> _Items listed in a dataset_:
►

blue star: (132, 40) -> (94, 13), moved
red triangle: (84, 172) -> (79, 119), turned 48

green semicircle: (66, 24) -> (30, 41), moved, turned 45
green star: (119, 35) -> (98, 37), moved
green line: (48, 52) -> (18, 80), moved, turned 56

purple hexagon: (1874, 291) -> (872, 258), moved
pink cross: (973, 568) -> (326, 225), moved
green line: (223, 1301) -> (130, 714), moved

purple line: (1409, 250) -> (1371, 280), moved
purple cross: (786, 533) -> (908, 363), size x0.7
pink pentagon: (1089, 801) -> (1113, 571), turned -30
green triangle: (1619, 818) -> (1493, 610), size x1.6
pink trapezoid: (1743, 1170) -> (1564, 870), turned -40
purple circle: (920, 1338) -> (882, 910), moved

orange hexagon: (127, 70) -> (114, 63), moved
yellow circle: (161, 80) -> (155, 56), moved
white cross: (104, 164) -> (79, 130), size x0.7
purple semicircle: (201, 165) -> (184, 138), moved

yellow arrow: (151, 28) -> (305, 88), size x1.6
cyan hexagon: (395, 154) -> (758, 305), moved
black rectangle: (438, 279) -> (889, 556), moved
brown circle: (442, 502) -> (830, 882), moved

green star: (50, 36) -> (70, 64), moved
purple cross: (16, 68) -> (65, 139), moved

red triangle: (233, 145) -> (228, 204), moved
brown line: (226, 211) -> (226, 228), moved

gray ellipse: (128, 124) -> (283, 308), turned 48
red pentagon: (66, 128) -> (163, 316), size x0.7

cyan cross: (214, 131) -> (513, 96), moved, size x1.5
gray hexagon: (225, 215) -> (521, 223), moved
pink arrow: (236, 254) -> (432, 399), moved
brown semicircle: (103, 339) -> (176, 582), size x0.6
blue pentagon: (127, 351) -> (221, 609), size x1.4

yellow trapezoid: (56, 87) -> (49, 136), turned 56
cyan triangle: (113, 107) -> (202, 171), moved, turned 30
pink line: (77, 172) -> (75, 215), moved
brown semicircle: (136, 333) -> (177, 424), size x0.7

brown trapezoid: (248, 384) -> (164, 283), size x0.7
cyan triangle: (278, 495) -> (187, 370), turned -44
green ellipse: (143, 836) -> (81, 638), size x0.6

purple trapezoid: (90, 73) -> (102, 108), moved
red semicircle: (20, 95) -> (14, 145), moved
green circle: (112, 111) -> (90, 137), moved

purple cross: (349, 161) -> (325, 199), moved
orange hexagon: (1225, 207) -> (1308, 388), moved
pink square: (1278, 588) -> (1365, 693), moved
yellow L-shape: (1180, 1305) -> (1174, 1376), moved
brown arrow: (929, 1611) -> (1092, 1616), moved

◄

Show all lines from the data that contain "orange".

> _Solution to this task_:
orange hexagon: (127, 70) -> (114, 63), moved
orange hexagon: (1225, 207) -> (1308, 388), moved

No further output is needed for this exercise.